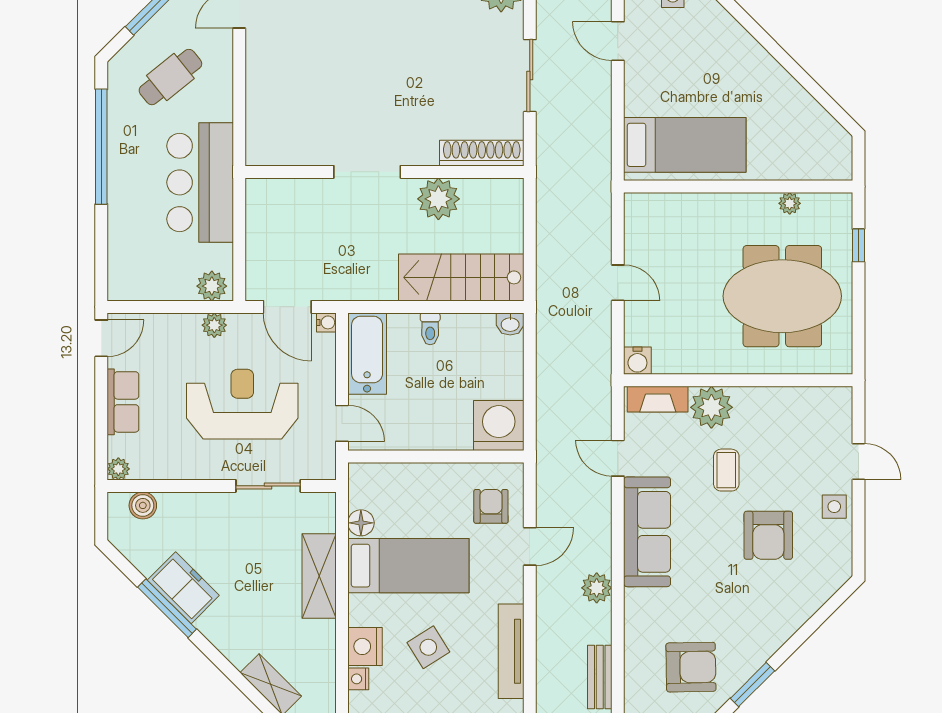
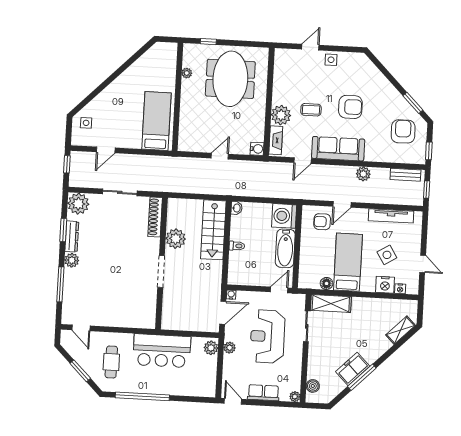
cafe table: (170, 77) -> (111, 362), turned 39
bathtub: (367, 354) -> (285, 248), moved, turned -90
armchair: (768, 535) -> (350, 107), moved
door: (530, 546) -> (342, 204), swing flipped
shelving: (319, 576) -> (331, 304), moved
* * *
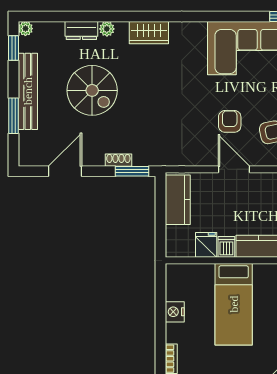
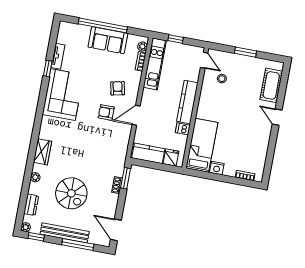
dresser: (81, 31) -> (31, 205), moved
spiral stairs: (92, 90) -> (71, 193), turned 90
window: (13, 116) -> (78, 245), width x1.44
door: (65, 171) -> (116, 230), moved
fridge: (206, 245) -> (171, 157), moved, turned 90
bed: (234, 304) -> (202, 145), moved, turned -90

Instructions to follow:
On how many lines of the records above does the word "turned" appear? Answer with only that number.

Task result:
5